▸ **WHAT THE TASK ASKS**
Each entry, in full: copy it out exactly.

Coordinate-based change listings:
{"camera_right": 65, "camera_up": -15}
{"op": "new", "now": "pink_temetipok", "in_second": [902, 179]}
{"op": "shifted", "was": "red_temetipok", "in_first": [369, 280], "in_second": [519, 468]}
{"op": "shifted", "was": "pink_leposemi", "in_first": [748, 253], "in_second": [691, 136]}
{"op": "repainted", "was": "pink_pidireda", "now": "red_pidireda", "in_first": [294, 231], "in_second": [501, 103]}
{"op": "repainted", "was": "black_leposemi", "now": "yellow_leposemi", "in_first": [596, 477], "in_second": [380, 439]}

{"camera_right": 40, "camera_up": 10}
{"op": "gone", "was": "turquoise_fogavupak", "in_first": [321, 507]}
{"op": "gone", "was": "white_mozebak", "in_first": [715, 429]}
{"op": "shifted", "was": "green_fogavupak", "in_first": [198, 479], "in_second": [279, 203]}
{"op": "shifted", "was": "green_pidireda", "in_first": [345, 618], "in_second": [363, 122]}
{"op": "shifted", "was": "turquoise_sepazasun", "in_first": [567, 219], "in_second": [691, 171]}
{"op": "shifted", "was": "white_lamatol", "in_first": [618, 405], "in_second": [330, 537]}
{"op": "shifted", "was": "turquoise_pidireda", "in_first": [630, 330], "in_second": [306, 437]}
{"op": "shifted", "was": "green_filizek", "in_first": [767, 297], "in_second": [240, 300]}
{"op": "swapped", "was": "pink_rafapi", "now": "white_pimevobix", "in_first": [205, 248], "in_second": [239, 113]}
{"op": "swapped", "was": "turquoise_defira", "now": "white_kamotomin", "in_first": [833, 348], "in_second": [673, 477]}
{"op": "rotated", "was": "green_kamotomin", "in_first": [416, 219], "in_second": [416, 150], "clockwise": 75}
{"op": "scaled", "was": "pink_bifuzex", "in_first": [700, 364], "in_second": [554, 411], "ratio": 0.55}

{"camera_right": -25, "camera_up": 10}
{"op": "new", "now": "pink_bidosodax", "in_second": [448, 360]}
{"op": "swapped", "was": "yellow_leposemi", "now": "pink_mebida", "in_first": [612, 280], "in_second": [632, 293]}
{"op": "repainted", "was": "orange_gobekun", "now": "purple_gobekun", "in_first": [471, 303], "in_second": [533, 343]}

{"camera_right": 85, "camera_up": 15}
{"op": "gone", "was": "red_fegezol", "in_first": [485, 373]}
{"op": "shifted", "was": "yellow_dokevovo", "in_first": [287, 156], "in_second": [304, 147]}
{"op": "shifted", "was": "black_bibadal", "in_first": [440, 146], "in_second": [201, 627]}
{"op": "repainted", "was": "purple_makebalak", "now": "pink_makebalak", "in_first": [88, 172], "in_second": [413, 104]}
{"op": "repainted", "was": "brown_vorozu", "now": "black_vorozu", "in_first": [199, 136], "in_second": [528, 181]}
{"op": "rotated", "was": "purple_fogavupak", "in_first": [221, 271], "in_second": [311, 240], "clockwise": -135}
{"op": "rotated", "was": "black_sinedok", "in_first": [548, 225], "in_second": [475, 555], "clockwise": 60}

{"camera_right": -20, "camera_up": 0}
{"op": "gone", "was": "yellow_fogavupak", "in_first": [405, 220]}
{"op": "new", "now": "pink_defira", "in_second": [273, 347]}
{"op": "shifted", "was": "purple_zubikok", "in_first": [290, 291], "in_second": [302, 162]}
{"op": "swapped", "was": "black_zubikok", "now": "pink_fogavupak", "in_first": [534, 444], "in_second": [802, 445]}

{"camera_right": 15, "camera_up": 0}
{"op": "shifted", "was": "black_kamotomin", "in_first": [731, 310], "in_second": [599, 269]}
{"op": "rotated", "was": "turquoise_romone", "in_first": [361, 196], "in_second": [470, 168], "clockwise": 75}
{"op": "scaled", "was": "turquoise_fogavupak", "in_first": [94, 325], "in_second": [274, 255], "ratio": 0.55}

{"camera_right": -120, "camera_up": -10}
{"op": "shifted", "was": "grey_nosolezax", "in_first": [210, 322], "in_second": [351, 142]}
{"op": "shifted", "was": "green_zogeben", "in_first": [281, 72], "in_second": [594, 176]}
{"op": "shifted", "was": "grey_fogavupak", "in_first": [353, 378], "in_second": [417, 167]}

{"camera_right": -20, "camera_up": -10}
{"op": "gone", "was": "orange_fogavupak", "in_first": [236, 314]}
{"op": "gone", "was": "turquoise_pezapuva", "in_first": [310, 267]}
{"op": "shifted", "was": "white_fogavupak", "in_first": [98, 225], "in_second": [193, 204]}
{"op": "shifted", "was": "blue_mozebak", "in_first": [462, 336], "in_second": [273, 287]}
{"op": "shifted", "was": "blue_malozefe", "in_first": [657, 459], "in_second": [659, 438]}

▸ **ANSWER FOR THIS EXERCISE**
{"camera_right": 65, "camera_up": -15}
{"op": "new", "now": "pink_temetipok", "in_second": [902, 179]}
{"op": "shifted", "was": "red_temetipok", "in_first": [369, 280], "in_second": [519, 468]}
{"op": "shifted", "was": "pink_leposemi", "in_first": [748, 253], "in_second": [691, 136]}
{"op": "repainted", "was": "pink_pidireda", "now": "red_pidireda", "in_first": [294, 231], "in_second": [501, 103]}
{"op": "repainted", "was": "black_leposemi", "now": "yellow_leposemi", "in_first": [596, 477], "in_second": [380, 439]}

{"camera_right": 40, "camera_up": 10}
{"op": "gone", "was": "turquoise_fogavupak", "in_first": [321, 507]}
{"op": "gone", "was": "white_mozebak", "in_first": [715, 429]}
{"op": "shifted", "was": "green_fogavupak", "in_first": [198, 479], "in_second": [279, 203]}
{"op": "shifted", "was": "green_pidireda", "in_first": [345, 618], "in_second": [363, 122]}
{"op": "shifted", "was": "turquoise_sepazasun", "in_first": [567, 219], "in_second": [691, 171]}
{"op": "shifted", "was": "white_lamatol", "in_first": [618, 405], "in_second": [330, 537]}
{"op": "shifted", "was": "turquoise_pidireda", "in_first": [630, 330], "in_second": [306, 437]}
{"op": "shifted", "was": "green_filizek", "in_first": [767, 297], "in_second": [240, 300]}
{"op": "swapped", "was": "pink_rafapi", "now": "white_pimevobix", "in_first": [205, 248], "in_second": [239, 113]}
{"op": "swapped", "was": "turquoise_defira", "now": "white_kamotomin", "in_first": [833, 348], "in_second": [673, 477]}
{"op": "rotated", "was": "green_kamotomin", "in_first": [416, 219], "in_second": [416, 150], "clockwise": 75}
{"op": "scaled", "was": "pink_bifuzex", "in_first": [700, 364], "in_second": [554, 411], "ratio": 0.55}

{"camera_right": -25, "camera_up": 10}
{"op": "new", "now": "pink_bidosodax", "in_second": [448, 360]}
{"op": "swapped", "was": "yellow_leposemi", "now": "pink_mebida", "in_first": [612, 280], "in_second": [632, 293]}
{"op": "repainted", "was": "orange_gobekun", "now": "purple_gobekun", "in_first": [471, 303], "in_second": [533, 343]}

{"camera_right": 85, "camera_up": 15}
{"op": "gone", "was": "red_fegezol", "in_first": [485, 373]}
{"op": "shifted", "was": "yellow_dokevovo", "in_first": [287, 156], "in_second": [304, 147]}
{"op": "shifted", "was": "black_bibadal", "in_first": [440, 146], "in_second": [201, 627]}
{"op": "repainted", "was": "purple_makebalak", "now": "pink_makebalak", "in_first": [88, 172], "in_second": [413, 104]}
{"op": "repainted", "was": "brown_vorozu", "now": "black_vorozu", "in_first": [199, 136], "in_second": [528, 181]}
{"op": "rotated", "was": "purple_fogavupak", "in_first": [221, 271], "in_second": [311, 240], "clockwise": -135}
{"op": "rotated", "was": "black_sinedok", "in_first": [548, 225], "in_second": [475, 555], "clockwise": 60}

{"camera_right": -20, "camera_up": 0}
{"op": "gone", "was": "yellow_fogavupak", "in_first": [405, 220]}
{"op": "new", "now": "pink_defira", "in_second": [273, 347]}
{"op": "shifted", "was": "purple_zubikok", "in_first": [290, 291], "in_second": [302, 162]}
{"op": "swapped", "was": "black_zubikok", "now": "pink_fogavupak", "in_first": [534, 444], "in_second": [802, 445]}

{"camera_right": 15, "camera_up": 0}
{"op": "shifted", "was": "black_kamotomin", "in_first": [731, 310], "in_second": [599, 269]}
{"op": "rotated", "was": "turquoise_romone", "in_first": [361, 196], "in_second": [470, 168], "clockwise": 75}
{"op": "scaled", "was": "turquoise_fogavupak", "in_first": [94, 325], "in_second": [274, 255], "ratio": 0.55}

{"camera_right": -120, "camera_up": -10}
{"op": "shifted", "was": "grey_nosolezax", "in_first": [210, 322], "in_second": [351, 142]}
{"op": "shifted", "was": "green_zogeben", "in_first": [281, 72], "in_second": [594, 176]}
{"op": "shifted", "was": "grey_fogavupak", "in_first": [353, 378], "in_second": [417, 167]}

{"camera_right": -20, "camera_up": -10}
{"op": "gone", "was": "orange_fogavupak", "in_first": [236, 314]}
{"op": "gone", "was": "turquoise_pezapuva", "in_first": [310, 267]}
{"op": "shifted", "was": "white_fogavupak", "in_first": [98, 225], "in_second": [193, 204]}
{"op": "shifted", "was": "blue_mozebak", "in_first": [462, 336], "in_second": [273, 287]}
{"op": "shifted", "was": "blue_malozefe", "in_first": [657, 459], "in_second": [659, 438]}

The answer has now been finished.